WHAT YOU NEED TO DO
Report every line of the material that contains the string "right".

SUPPLIED INFORMATION
▼

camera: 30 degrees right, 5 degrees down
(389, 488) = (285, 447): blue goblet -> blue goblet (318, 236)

▲
▼

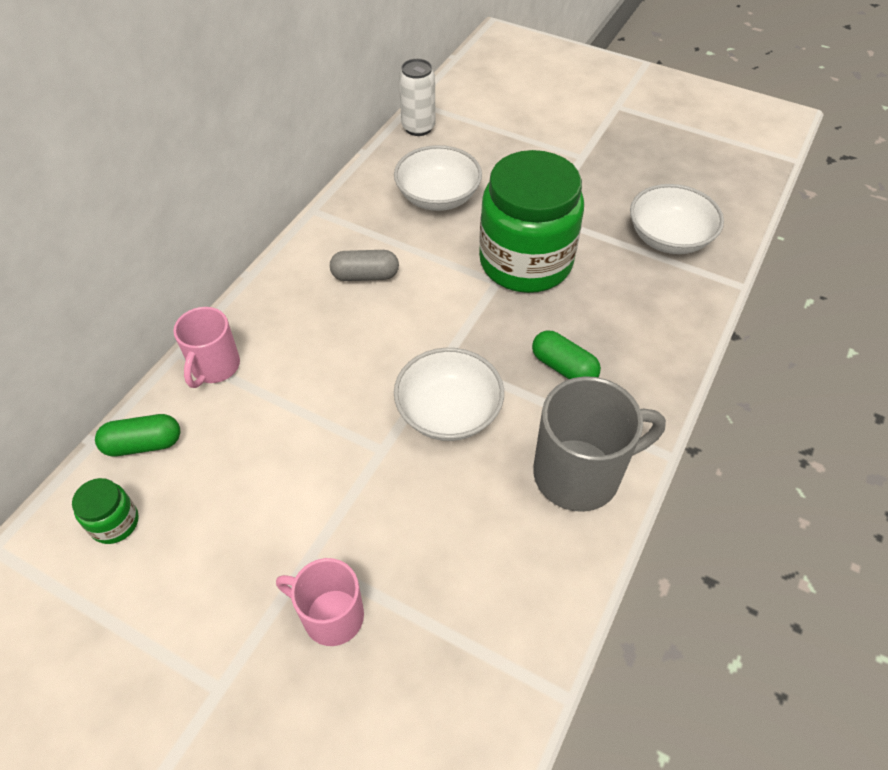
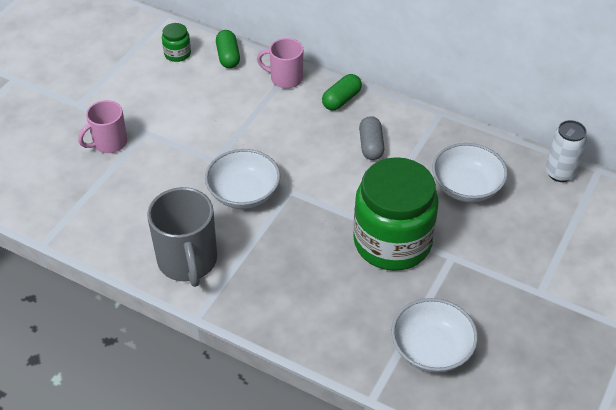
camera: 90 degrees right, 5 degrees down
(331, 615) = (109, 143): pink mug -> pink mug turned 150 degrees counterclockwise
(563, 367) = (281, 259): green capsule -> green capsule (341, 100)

▲

WRITTEN REPLY
camera: 30 degrees right, 5 degrees down
camera: 90 degrees right, 5 degrees down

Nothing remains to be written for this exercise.